* What the task asks *
One exact copy of the listing, minus the images, is the required answer.

* Supplied entries *
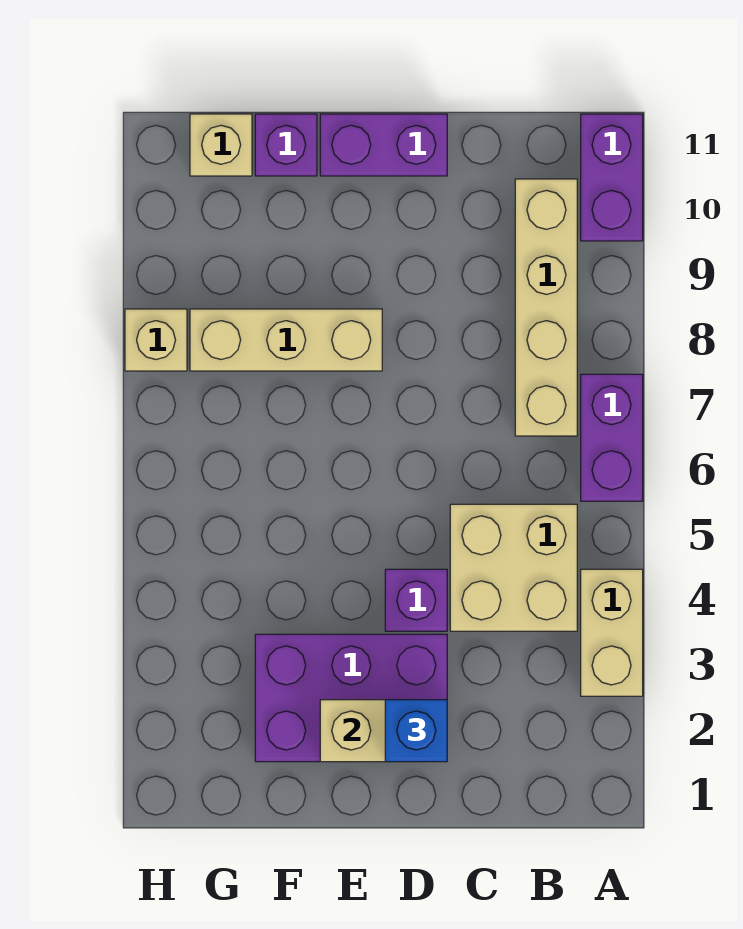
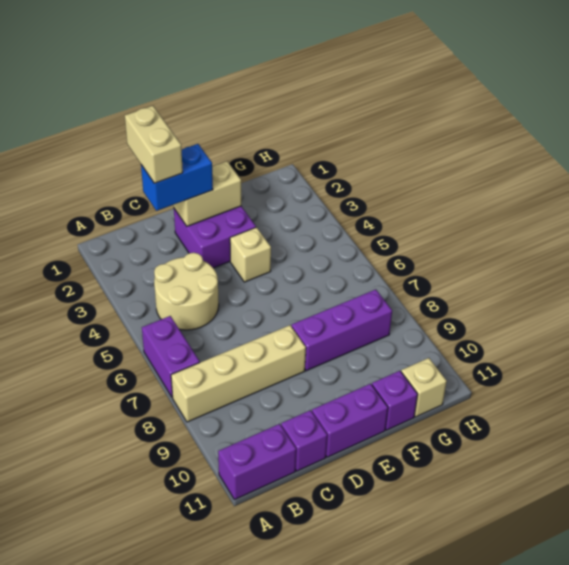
tan 1x2 brick [581,569,643,696] -> tan 1x2 brick moved to [125,106,183,183]
purple 1x2 brick [581,114,643,241] -> purple 1x2 brick turned to [218,424,296,500]
tan 2x2 brick [450,504,577,631] -> tan 2x2 round brick [154,253,219,330]
tan 1x4 brick [515,179,577,436] -> tan 1x4 brick turned to [171,325,306,422]
purple 2x3 brick [255,634,447,762] -> purple 2x2 brick [174,206,256,268]
blue 1x1 brick [385,700,447,762] -> blue 1x2 brick [141,144,213,211]
purple 1x1 brick [385,569,447,631] -> purple 1x1 brick moved to [281,410,327,471]
tan 1x3 brick [190,309,382,371] -> purple 1x3 brick [292,289,392,371]
tan 1x1 brick [125,309,187,371] -> tan 1x1 brick moved to [230,227,271,282]

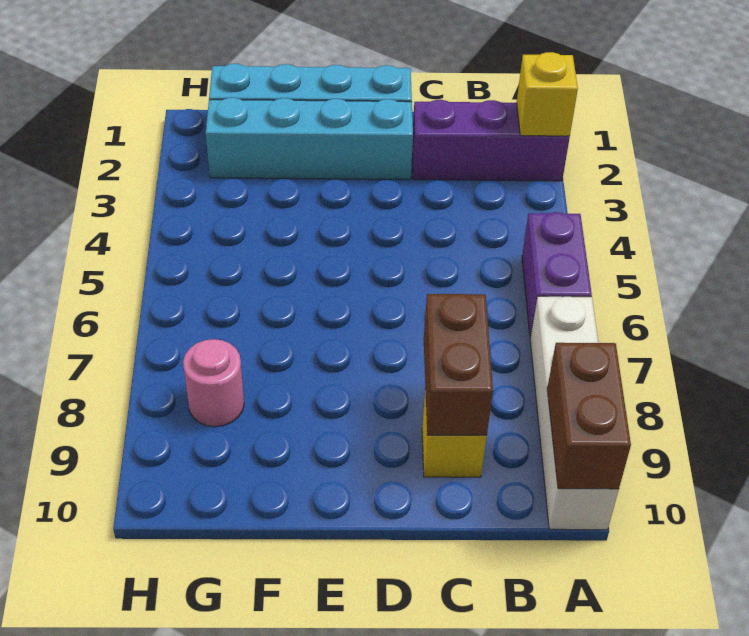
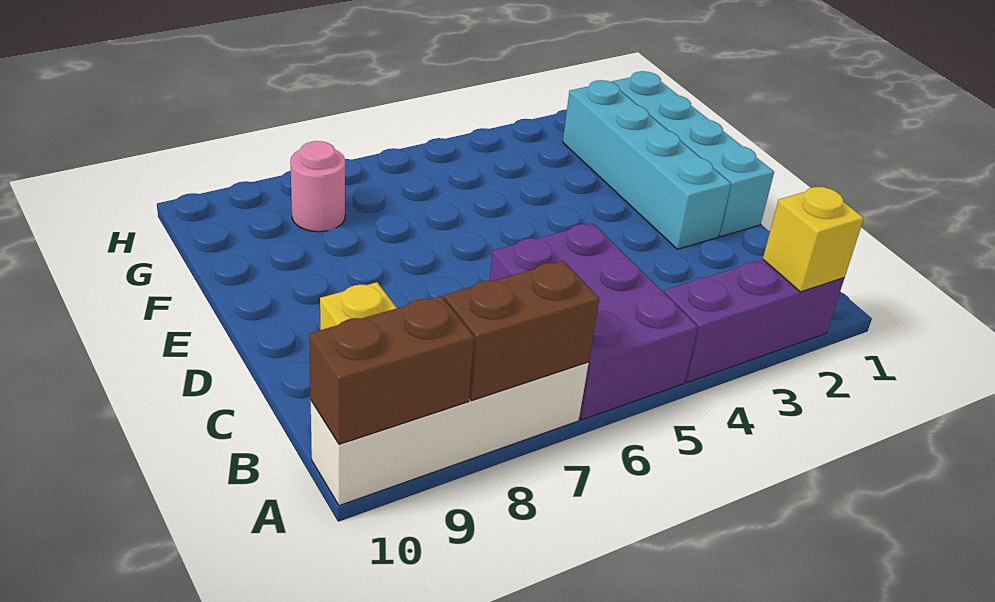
purple 1x3 brick [412,100,570,181] -> purple 1x3 brick turned to [664,260,844,383]
purple 1x2 brick [522,212,592,338] -> purple 2x3 brick [490,223,698,420]
brown 1x2 brick [424,294,493,435] -> brown 1x2 brick moved to [444,261,599,400]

* Task result *
tan 1x2 brick [581,569,643,696] -> tan 1x2 brick moved to [125,106,183,183]
purple 1x2 brick [581,114,643,241] -> purple 1x2 brick turned to [218,424,296,500]
tan 2x2 brick [450,504,577,631] -> tan 2x2 round brick [154,253,219,330]
tan 1x4 brick [515,179,577,436] -> tan 1x4 brick turned to [171,325,306,422]
purple 2x3 brick [255,634,447,762] -> purple 2x2 brick [174,206,256,268]
blue 1x1 brick [385,700,447,762] -> blue 1x2 brick [141,144,213,211]
purple 1x1 brick [385,569,447,631] -> purple 1x1 brick moved to [281,410,327,471]
tan 1x3 brick [190,309,382,371] -> purple 1x3 brick [292,289,392,371]
tan 1x1 brick [125,309,187,371] -> tan 1x1 brick moved to [230,227,271,282]

purple 1x3 brick [412,100,570,181] -> purple 1x3 brick turned to [664,260,844,383]
purple 1x2 brick [522,212,592,338] -> purple 2x3 brick [490,223,698,420]
brown 1x2 brick [424,294,493,435] -> brown 1x2 brick moved to [444,261,599,400]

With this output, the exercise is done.